> **What you are asked to do**:
Repeat the records verbatim and leave the pictures out of your copy.

>>>

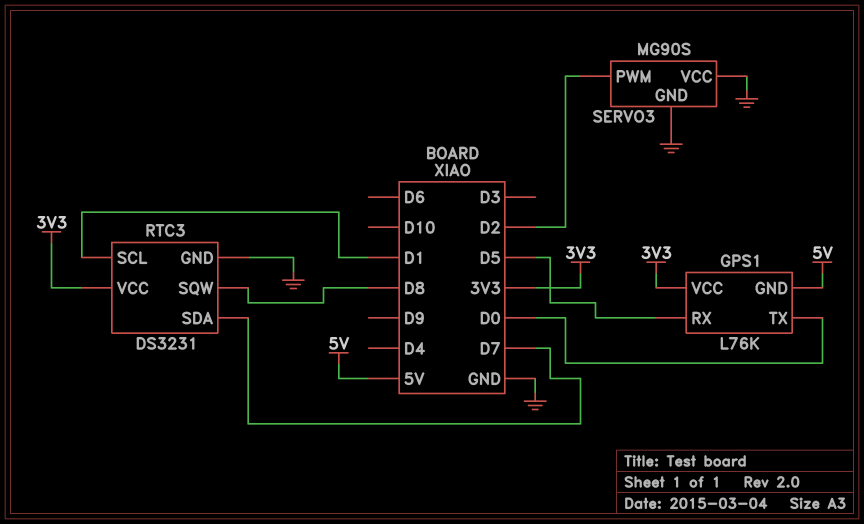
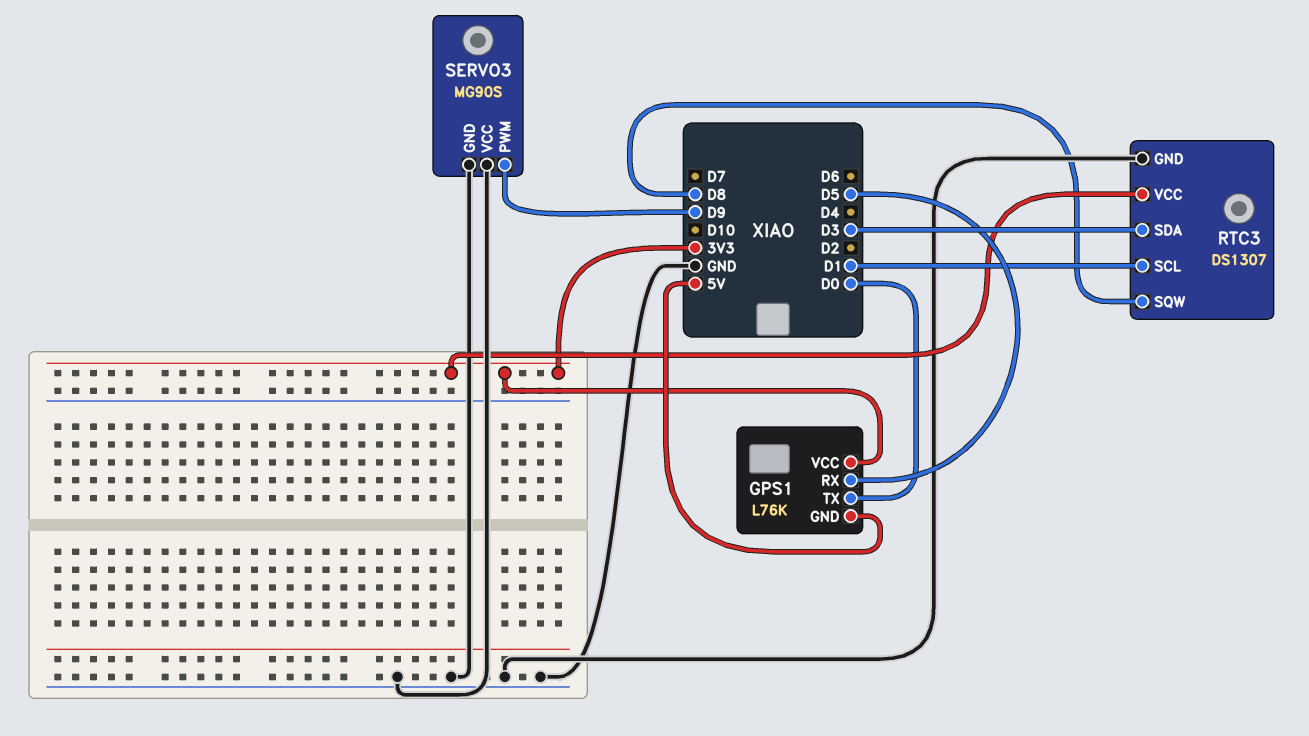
RTC3: DS3231 -> DS1307
RTC3 pin SDA: D7 -> D3
SERVO3 pin PWM: D2 -> D9

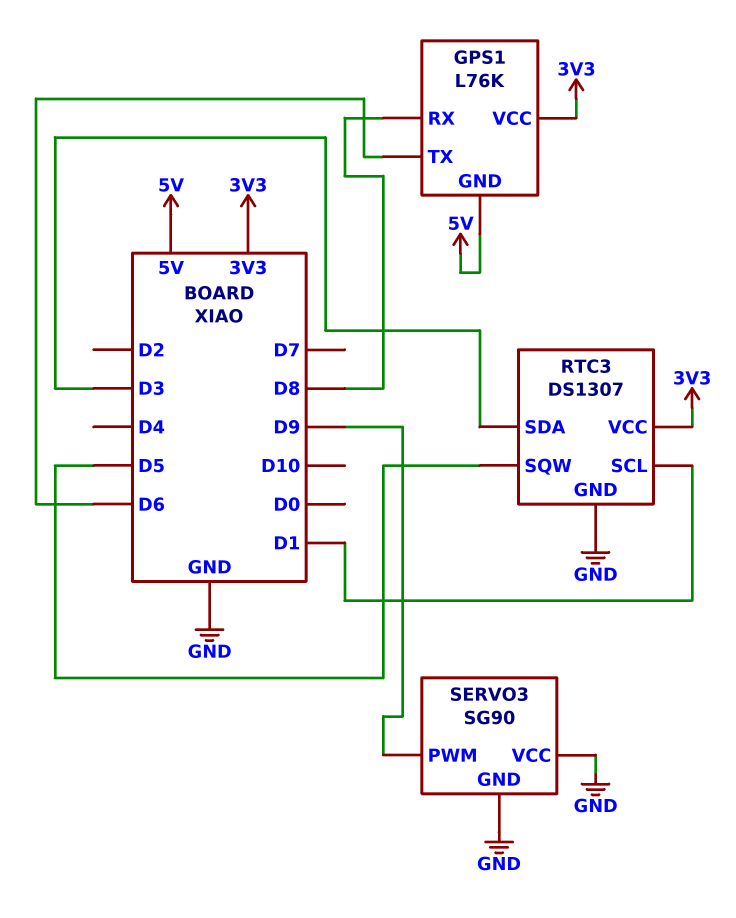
GPS1 pin RX: D5 -> D8
GPS1 pin TX: D0 -> D6
RTC3 pin SQW: D8 -> D5
SERVO3: MG90S -> SG90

<<<

> **Result**:
RTC3: DS3231 -> DS1307
RTC3 pin SDA: D7 -> D3
SERVO3 pin PWM: D2 -> D9

GPS1 pin RX: D5 -> D8
GPS1 pin TX: D0 -> D6
RTC3 pin SQW: D8 -> D5
SERVO3: MG90S -> SG90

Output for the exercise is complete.